> _WORK REQUIRED_: Transcribe the data exactly.

[Object state comparisons]
◆ ◆ ◆

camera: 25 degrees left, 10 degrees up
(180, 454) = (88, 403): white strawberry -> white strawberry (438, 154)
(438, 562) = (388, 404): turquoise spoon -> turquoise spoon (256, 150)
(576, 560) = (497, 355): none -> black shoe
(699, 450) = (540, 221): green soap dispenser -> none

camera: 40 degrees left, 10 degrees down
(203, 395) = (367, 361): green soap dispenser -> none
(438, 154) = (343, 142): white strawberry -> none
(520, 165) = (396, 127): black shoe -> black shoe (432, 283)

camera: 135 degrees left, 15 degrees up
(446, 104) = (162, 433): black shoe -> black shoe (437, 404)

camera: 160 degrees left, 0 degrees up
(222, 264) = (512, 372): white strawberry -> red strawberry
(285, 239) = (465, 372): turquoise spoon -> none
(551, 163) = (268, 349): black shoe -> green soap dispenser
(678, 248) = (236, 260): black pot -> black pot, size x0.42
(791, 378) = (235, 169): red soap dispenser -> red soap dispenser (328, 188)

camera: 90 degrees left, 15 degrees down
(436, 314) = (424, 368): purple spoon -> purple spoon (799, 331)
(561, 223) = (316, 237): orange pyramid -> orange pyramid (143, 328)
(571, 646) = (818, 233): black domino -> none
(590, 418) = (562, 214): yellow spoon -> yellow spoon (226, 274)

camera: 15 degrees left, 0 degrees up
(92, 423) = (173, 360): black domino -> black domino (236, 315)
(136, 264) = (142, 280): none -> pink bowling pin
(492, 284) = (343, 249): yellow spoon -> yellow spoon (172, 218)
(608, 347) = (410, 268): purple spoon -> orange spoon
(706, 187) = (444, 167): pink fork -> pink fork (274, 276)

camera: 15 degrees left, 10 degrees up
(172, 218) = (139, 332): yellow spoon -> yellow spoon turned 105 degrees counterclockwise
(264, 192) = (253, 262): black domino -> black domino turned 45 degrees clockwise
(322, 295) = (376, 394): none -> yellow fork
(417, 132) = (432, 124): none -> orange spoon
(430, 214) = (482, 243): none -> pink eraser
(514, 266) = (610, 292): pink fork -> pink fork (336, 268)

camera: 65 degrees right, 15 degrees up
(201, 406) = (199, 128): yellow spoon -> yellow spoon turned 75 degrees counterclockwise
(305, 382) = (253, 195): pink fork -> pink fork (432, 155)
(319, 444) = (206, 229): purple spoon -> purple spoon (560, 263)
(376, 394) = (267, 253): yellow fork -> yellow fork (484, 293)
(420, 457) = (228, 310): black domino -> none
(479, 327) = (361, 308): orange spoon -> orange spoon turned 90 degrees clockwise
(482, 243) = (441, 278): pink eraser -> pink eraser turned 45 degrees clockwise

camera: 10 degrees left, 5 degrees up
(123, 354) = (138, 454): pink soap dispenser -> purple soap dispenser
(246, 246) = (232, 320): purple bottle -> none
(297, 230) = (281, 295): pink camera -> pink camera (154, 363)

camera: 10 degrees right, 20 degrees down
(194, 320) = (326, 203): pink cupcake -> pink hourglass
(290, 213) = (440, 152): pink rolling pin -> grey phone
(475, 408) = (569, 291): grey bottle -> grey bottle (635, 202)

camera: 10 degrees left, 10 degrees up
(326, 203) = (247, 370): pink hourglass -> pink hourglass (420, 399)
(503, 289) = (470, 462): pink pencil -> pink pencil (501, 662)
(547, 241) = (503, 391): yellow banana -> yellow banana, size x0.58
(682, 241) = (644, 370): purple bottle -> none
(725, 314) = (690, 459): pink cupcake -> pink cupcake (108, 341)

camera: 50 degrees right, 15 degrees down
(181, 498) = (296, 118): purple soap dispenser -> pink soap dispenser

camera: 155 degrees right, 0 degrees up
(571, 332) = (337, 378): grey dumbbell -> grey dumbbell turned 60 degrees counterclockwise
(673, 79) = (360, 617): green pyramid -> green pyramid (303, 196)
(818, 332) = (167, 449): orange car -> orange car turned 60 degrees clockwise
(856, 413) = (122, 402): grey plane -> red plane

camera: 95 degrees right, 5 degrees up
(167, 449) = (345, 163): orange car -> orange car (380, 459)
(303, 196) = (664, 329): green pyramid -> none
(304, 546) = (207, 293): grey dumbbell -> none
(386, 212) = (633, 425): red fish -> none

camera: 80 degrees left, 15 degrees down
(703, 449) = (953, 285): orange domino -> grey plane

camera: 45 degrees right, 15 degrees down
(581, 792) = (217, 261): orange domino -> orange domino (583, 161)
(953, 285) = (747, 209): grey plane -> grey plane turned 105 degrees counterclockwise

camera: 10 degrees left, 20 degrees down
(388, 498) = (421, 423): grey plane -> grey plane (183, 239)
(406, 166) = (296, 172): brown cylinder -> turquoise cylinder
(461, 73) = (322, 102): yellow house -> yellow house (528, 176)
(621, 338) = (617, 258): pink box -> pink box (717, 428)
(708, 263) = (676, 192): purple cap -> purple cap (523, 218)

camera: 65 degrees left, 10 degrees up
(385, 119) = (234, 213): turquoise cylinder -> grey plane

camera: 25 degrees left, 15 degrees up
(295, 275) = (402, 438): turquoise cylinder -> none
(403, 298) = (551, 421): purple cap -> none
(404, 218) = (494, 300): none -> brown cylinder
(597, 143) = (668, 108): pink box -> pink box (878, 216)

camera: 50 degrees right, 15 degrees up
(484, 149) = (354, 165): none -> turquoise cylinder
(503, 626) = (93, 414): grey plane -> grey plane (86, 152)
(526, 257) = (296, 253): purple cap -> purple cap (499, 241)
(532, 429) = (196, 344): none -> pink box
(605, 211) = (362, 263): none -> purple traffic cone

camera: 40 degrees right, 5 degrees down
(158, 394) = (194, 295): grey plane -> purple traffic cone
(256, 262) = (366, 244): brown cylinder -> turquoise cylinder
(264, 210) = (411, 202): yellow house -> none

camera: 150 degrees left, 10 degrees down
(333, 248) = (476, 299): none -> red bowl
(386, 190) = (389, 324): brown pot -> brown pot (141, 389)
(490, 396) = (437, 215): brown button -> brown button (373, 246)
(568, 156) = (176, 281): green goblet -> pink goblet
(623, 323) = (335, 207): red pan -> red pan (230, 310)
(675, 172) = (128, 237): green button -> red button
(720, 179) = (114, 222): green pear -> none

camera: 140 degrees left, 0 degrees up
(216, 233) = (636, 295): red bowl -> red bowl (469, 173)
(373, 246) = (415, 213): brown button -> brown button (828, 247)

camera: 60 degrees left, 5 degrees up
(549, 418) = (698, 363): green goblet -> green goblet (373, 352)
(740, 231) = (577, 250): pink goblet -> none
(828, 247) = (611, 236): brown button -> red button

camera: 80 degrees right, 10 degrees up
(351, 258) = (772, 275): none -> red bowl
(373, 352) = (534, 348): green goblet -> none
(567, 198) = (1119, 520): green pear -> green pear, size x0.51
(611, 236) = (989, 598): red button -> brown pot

◆ ◆ ◆

> _ANSWER SPACE_:
camera: 25 degrees left, 10 degrees up
(180, 454) = (88, 403): white strawberry -> white strawberry (438, 154)
(438, 562) = (388, 404): turquoise spoon -> turquoise spoon (256, 150)
(576, 560) = (497, 355): none -> black shoe
(699, 450) = (540, 221): green soap dispenser -> none

camera: 40 degrees left, 10 degrees down
(203, 395) = (367, 361): green soap dispenser -> none
(438, 154) = (343, 142): white strawberry -> none
(520, 165) = (396, 127): black shoe -> black shoe (432, 283)

camera: 135 degrees left, 15 degrees up
(446, 104) = (162, 433): black shoe -> black shoe (437, 404)

camera: 160 degrees left, 0 degrees up
(222, 264) = (512, 372): white strawberry -> red strawberry
(285, 239) = (465, 372): turquoise spoon -> none
(551, 163) = (268, 349): black shoe -> green soap dispenser
(678, 248) = (236, 260): black pot -> black pot, size x0.42
(791, 378) = (235, 169): red soap dispenser -> red soap dispenser (328, 188)

camera: 90 degrees left, 15 degrees down
(436, 314) = (424, 368): purple spoon -> purple spoon (799, 331)
(561, 223) = (316, 237): orange pyramid -> orange pyramid (143, 328)
(571, 646) = (818, 233): black domino -> none
(590, 418) = (562, 214): yellow spoon -> yellow spoon (226, 274)

camera: 15 degrees left, 0 degrees up
(92, 423) = (173, 360): black domino -> black domino (236, 315)
(136, 264) = (142, 280): none -> pink bowling pin
(492, 284) = (343, 249): yellow spoon -> yellow spoon (172, 218)
(608, 347) = (410, 268): purple spoon -> orange spoon
(706, 187) = (444, 167): pink fork -> pink fork (274, 276)

camera: 15 degrees left, 10 degrees up
(172, 218) = (139, 332): yellow spoon -> yellow spoon turned 105 degrees counterclockwise
(264, 192) = (253, 262): black domino -> black domino turned 45 degrees clockwise
(322, 295) = (376, 394): none -> yellow fork
(417, 132) = (432, 124): none -> orange spoon
(430, 214) = (482, 243): none -> pink eraser
(514, 266) = (610, 292): pink fork -> pink fork (336, 268)

camera: 65 degrees right, 15 degrees up
(201, 406) = (199, 128): yellow spoon -> yellow spoon turned 75 degrees counterclockwise
(305, 382) = (253, 195): pink fork -> pink fork (432, 155)
(319, 444) = (206, 229): purple spoon -> purple spoon (560, 263)
(376, 394) = (267, 253): yellow fork -> yellow fork (484, 293)
(420, 457) = (228, 310): black domino -> none
(479, 327) = (361, 308): orange spoon -> orange spoon turned 90 degrees clockwise
(482, 243) = (441, 278): pink eraser -> pink eraser turned 45 degrees clockwise

camera: 10 degrees left, 5 degrees up
(123, 354) = (138, 454): pink soap dispenser -> purple soap dispenser
(246, 246) = (232, 320): purple bottle -> none
(297, 230) = (281, 295): pink camera -> pink camera (154, 363)

camera: 10 degrees right, 20 degrees down
(194, 320) = (326, 203): pink cupcake -> pink hourglass
(290, 213) = (440, 152): pink rolling pin -> grey phone
(475, 408) = (569, 291): grey bottle -> grey bottle (635, 202)

camera: 10 degrees left, 10 degrees up
(326, 203) = (247, 370): pink hourglass -> pink hourglass (420, 399)
(503, 289) = (470, 462): pink pencil -> pink pencil (501, 662)
(547, 241) = (503, 391): yellow banana -> yellow banana, size x0.58
(682, 241) = (644, 370): purple bottle -> none
(725, 314) = (690, 459): pink cupcake -> pink cupcake (108, 341)

camera: 50 degrees right, 15 degrees down
(181, 498) = (296, 118): purple soap dispenser -> pink soap dispenser

camera: 155 degrees right, 0 degrees up
(571, 332) = (337, 378): grey dumbbell -> grey dumbbell turned 60 degrees counterclockwise
(673, 79) = (360, 617): green pyramid -> green pyramid (303, 196)
(818, 332) = (167, 449): orange car -> orange car turned 60 degrees clockwise
(856, 413) = (122, 402): grey plane -> red plane

camera: 95 degrees right, 5 degrees up
(167, 449) = (345, 163): orange car -> orange car (380, 459)
(303, 196) = (664, 329): green pyramid -> none
(304, 546) = (207, 293): grey dumbbell -> none
(386, 212) = (633, 425): red fish -> none

camera: 80 degrees left, 15 degrees down
(703, 449) = (953, 285): orange domino -> grey plane

camera: 45 degrees right, 15 degrees down
(581, 792) = (217, 261): orange domino -> orange domino (583, 161)
(953, 285) = (747, 209): grey plane -> grey plane turned 105 degrees counterclockwise

camera: 10 degrees left, 20 degrees down
(388, 498) = (421, 423): grey plane -> grey plane (183, 239)
(406, 166) = (296, 172): brown cylinder -> turquoise cylinder
(461, 73) = (322, 102): yellow house -> yellow house (528, 176)
(621, 338) = (617, 258): pink box -> pink box (717, 428)
(708, 263) = (676, 192): purple cap -> purple cap (523, 218)

camera: 65 degrees left, 10 degrees up
(385, 119) = (234, 213): turquoise cylinder -> grey plane

camera: 25 degrees left, 15 degrees up
(295, 275) = (402, 438): turquoise cylinder -> none
(403, 298) = (551, 421): purple cap -> none
(404, 218) = (494, 300): none -> brown cylinder
(597, 143) = (668, 108): pink box -> pink box (878, 216)

camera: 50 degrees right, 15 degrees up
(484, 149) = (354, 165): none -> turquoise cylinder
(503, 626) = (93, 414): grey plane -> grey plane (86, 152)
(526, 257) = (296, 253): purple cap -> purple cap (499, 241)
(532, 429) = (196, 344): none -> pink box
(605, 211) = (362, 263): none -> purple traffic cone

camera: 40 degrees right, 5 degrees down
(158, 394) = (194, 295): grey plane -> purple traffic cone
(256, 262) = (366, 244): brown cylinder -> turquoise cylinder
(264, 210) = (411, 202): yellow house -> none

camera: 150 degrees left, 10 degrees down
(333, 248) = (476, 299): none -> red bowl
(386, 190) = (389, 324): brown pot -> brown pot (141, 389)
(490, 396) = (437, 215): brown button -> brown button (373, 246)
(568, 156) = (176, 281): green goblet -> pink goblet
(623, 323) = (335, 207): red pan -> red pan (230, 310)
(675, 172) = (128, 237): green button -> red button
(720, 179) = (114, 222): green pear -> none

camera: 140 degrees left, 0 degrees up
(216, 233) = (636, 295): red bowl -> red bowl (469, 173)
(373, 246) = (415, 213): brown button -> brown button (828, 247)

camera: 60 degrees left, 5 degrees up
(549, 418) = (698, 363): green goblet -> green goblet (373, 352)
(740, 231) = (577, 250): pink goblet -> none
(828, 247) = (611, 236): brown button -> red button

camera: 80 degrees right, 10 degrees up
(351, 258) = (772, 275): none -> red bowl
(373, 352) = (534, 348): green goblet -> none
(567, 198) = (1119, 520): green pear -> green pear, size x0.51
(611, 236) = (989, 598): red button -> brown pot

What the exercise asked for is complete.